▶ WHAT IS ASKED:
Gather every line from the rows below that contains the string "acciaccatura", copying each one in full.

»»

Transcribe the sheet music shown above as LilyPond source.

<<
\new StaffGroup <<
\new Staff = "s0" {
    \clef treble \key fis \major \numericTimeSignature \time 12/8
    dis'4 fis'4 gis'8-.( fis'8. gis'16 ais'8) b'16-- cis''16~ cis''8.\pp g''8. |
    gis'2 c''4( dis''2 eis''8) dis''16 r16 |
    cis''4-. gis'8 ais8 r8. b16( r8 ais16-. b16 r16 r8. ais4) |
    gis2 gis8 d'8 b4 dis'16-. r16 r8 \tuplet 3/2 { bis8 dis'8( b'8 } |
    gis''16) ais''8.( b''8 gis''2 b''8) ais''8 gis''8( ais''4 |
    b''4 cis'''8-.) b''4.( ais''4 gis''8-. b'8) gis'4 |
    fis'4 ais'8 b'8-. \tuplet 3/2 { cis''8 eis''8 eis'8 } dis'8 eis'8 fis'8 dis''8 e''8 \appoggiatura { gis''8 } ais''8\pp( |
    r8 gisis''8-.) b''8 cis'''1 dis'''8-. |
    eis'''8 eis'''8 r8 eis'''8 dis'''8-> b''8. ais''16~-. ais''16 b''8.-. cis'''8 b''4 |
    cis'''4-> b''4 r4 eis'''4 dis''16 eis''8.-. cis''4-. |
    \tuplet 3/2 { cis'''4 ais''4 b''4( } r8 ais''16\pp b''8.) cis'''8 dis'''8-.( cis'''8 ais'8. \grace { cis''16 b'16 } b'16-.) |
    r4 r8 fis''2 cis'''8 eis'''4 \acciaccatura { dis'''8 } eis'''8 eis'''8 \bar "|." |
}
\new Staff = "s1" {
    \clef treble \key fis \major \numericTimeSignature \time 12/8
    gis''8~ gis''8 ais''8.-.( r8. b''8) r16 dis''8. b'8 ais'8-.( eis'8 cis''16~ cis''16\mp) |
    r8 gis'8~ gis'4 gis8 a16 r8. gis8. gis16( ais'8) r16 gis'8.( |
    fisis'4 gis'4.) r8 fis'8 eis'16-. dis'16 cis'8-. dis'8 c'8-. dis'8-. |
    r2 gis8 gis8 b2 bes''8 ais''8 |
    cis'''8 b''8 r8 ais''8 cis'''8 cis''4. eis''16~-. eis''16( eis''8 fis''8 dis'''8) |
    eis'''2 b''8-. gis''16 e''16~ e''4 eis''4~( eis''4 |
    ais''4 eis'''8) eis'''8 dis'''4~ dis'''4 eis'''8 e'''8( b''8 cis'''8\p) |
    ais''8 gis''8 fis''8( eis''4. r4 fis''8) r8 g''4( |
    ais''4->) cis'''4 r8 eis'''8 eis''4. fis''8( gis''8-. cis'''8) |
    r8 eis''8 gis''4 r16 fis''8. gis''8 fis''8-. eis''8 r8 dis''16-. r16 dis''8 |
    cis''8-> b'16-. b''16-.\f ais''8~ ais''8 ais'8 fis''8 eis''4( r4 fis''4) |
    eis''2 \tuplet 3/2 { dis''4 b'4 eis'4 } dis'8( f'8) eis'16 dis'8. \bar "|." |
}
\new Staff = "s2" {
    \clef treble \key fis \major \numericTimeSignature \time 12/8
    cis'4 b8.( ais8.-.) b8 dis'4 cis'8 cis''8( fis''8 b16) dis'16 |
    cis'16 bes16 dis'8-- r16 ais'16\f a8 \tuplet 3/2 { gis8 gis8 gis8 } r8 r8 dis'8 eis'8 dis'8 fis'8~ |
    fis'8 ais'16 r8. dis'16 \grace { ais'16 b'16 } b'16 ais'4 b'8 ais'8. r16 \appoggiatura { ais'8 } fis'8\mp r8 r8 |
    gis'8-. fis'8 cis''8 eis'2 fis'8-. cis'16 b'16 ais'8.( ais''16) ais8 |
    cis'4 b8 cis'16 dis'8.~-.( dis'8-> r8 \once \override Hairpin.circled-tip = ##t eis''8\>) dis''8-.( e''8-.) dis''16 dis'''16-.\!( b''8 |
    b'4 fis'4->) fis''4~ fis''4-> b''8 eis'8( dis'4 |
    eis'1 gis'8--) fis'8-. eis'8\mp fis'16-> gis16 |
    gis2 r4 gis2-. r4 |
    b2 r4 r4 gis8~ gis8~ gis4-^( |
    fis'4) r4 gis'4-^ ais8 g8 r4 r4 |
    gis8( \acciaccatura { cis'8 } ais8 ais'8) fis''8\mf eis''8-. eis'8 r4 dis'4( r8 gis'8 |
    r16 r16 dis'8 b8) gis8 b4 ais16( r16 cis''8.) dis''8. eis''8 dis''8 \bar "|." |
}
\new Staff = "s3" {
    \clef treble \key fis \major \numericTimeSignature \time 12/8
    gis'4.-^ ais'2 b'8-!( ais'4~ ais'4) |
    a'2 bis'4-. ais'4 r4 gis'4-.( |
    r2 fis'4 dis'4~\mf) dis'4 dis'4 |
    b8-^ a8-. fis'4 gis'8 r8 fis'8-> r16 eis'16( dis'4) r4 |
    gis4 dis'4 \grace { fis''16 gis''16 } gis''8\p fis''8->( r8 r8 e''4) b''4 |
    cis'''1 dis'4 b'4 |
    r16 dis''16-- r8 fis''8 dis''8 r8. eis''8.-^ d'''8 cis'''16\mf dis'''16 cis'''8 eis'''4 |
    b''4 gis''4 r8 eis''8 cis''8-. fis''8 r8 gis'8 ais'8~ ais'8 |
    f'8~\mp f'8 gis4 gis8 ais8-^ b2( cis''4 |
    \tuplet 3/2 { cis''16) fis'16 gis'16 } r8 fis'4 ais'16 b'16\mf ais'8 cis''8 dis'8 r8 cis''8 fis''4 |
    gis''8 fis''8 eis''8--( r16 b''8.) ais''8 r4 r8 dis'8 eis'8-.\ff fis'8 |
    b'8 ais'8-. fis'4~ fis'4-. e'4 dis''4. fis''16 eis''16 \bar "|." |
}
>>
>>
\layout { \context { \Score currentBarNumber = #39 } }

««

▶ CORRECT OUTPUT:
    r4 r8 fis''2 cis'''8 eis'''4 \acciaccatura { dis'''8 } eis'''8 eis'''8 \bar "|." |
    gis8( \acciaccatura { cis'8 } ais8 ais'8) fis''8\mf eis''8-. eis'8 r4 dis'4( r8 gis'8 |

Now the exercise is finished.